• REQUIRED WORK
A faithful retyping of every entry below is wanted, with images left out.

• RECORDS
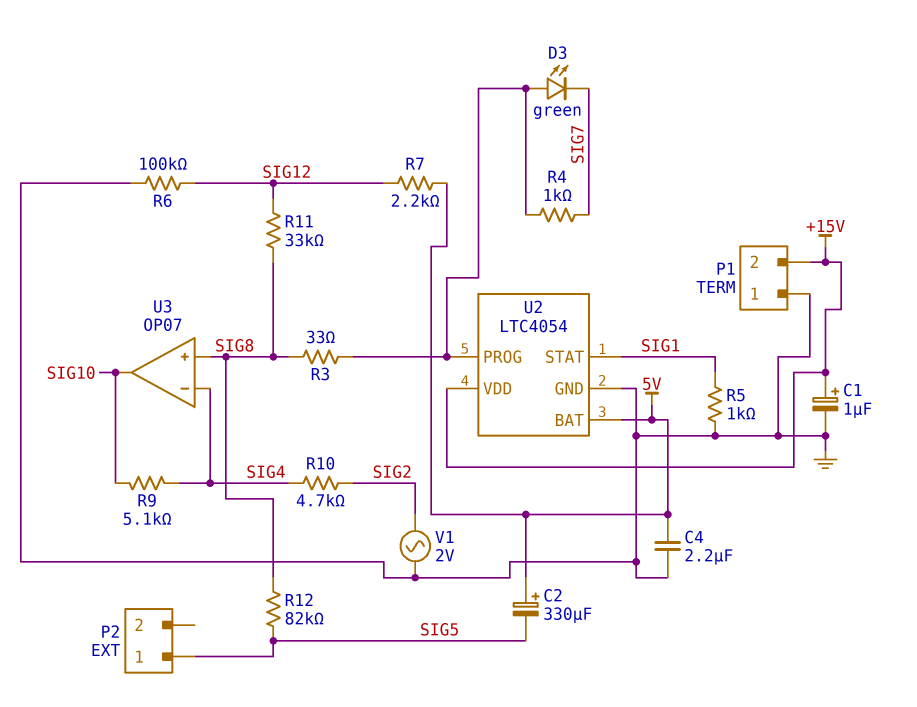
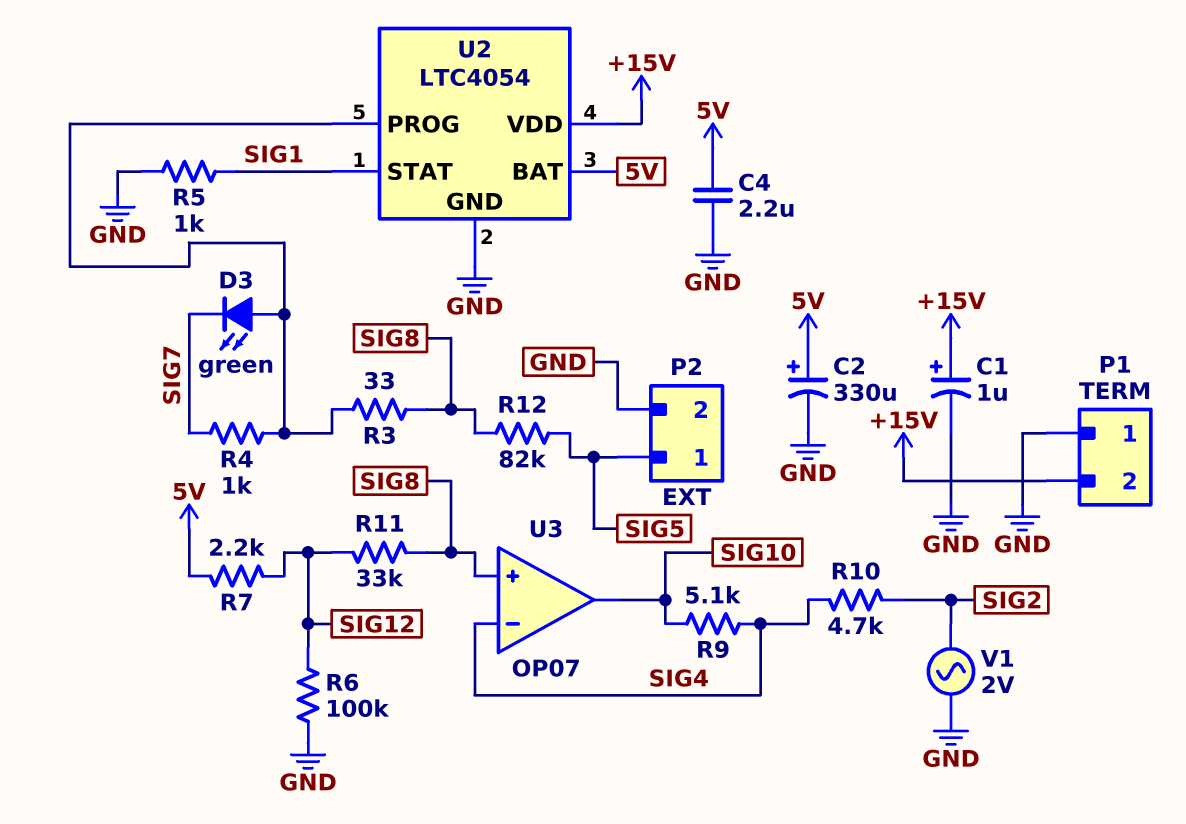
C2: 330uF (plus 5V, minus SIG5) -> 330uF (plus 5V, minus GND)
P2 pin 2: none -> GND

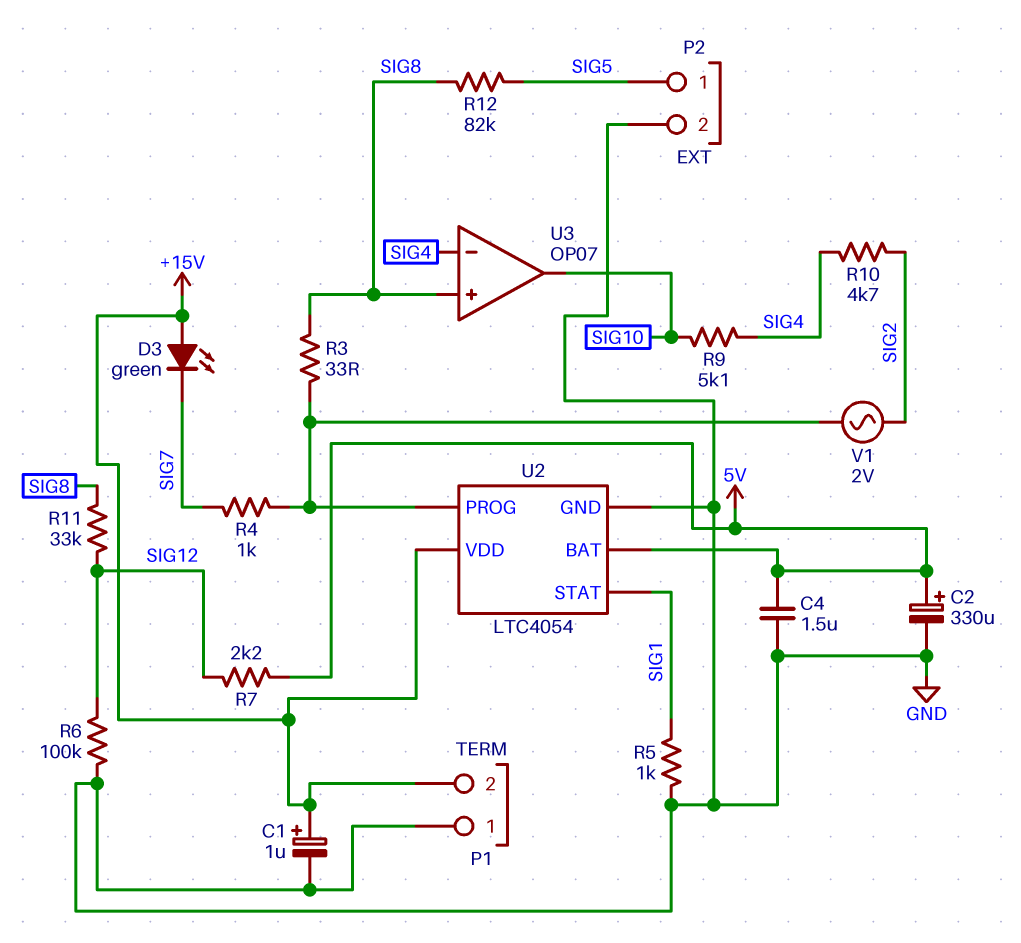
C4: 2.2uF (5V, GND) -> 1.5uF (5V, GND)
D3: LED green (A U2/PROG, K SIG7) -> LED green (A +15V, K SIG7)
V1: AC 2V (GND, SIG2) -> AC 2V (SIG2, U2/PROG)

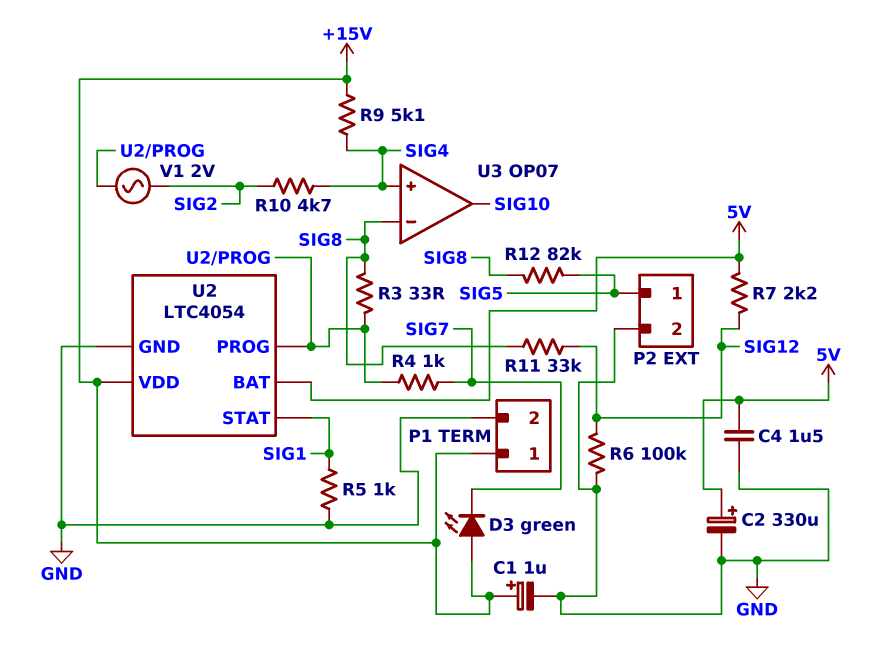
P1 pin 1: GND -> +15V
P1 pin 2: +15V -> GND
R9: 5.1k (SIG4, SIG10) -> 5.1k (+15V, SIG4)
U3 pin in+: SIG8 -> SIG4
U3 pin in-: SIG4 -> SIG8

• SOLUTION FOR THIS EXERCISE
C2: 330uF (plus 5V, minus SIG5) -> 330uF (plus 5V, minus GND)
P2 pin 2: none -> GND

C4: 2.2uF (5V, GND) -> 1.5uF (5V, GND)
D3: LED green (A U2/PROG, K SIG7) -> LED green (A +15V, K SIG7)
V1: AC 2V (GND, SIG2) -> AC 2V (SIG2, U2/PROG)

P1 pin 1: GND -> +15V
P1 pin 2: +15V -> GND
R9: 5.1k (SIG4, SIG10) -> 5.1k (+15V, SIG4)
U3 pin in+: SIG8 -> SIG4
U3 pin in-: SIG4 -> SIG8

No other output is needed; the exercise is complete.